(Before-and-after object lists)

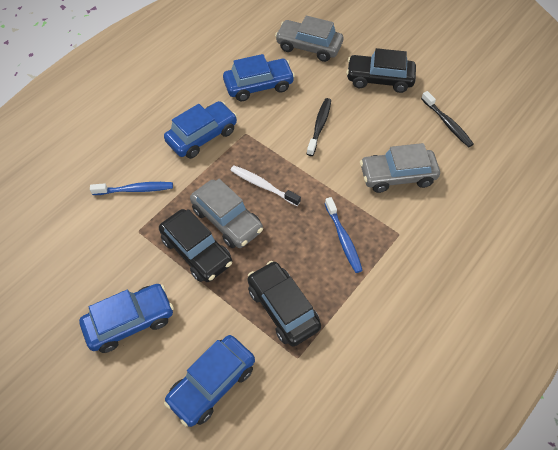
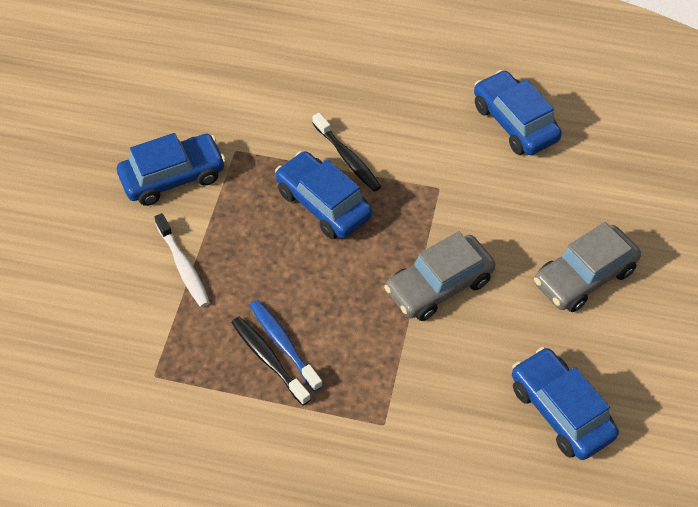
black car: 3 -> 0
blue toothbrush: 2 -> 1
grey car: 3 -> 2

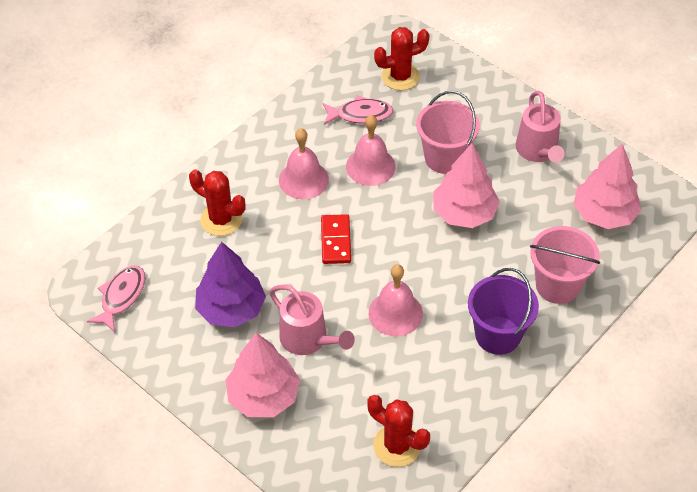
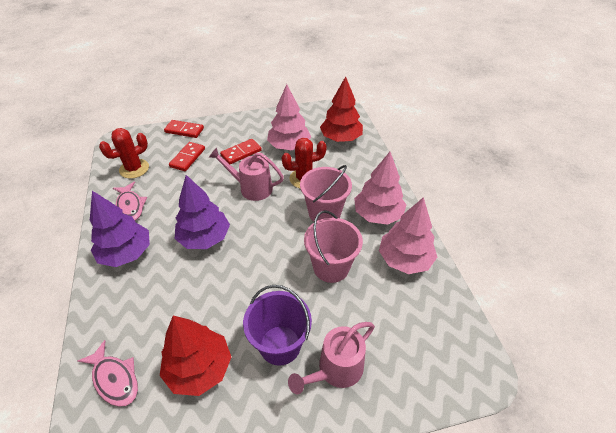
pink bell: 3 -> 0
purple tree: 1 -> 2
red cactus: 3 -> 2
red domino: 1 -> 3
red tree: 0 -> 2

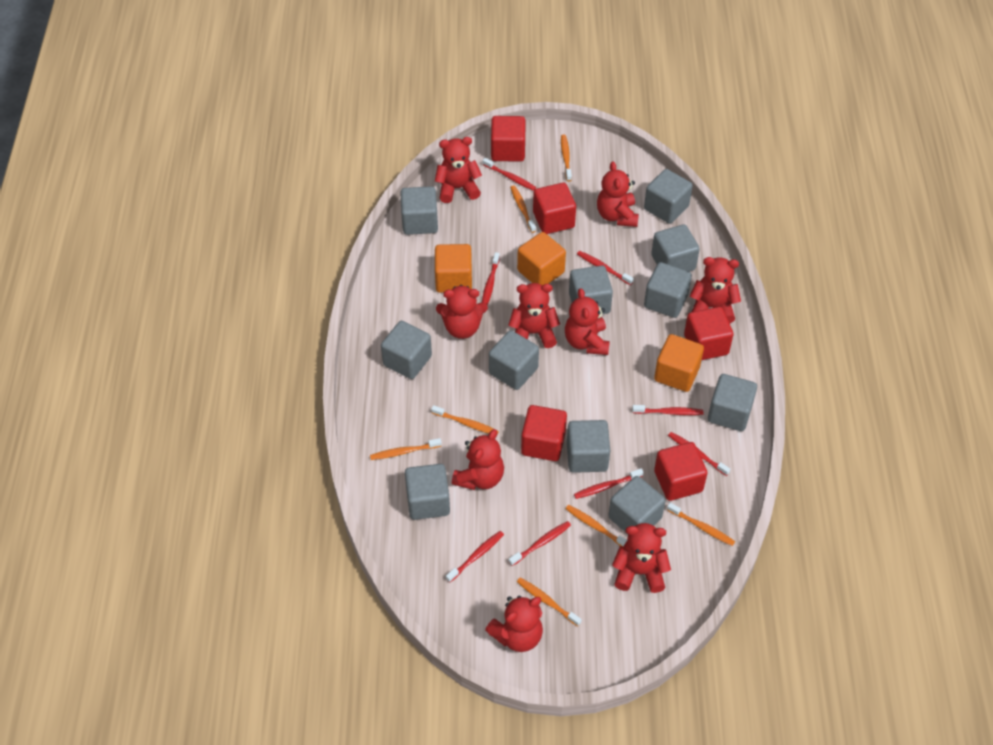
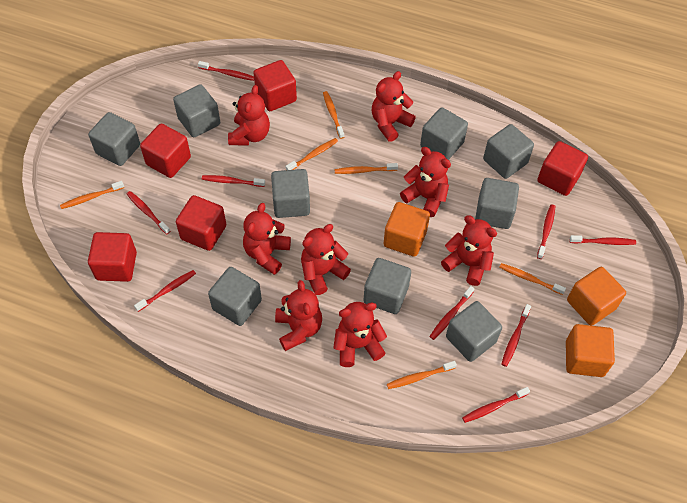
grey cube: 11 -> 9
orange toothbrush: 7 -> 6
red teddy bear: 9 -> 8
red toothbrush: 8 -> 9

◆ **What you are asked to do**:
How many lines in the records contain the word "toothbrush"? Answer with the number alone.

◆ **Task output**:
3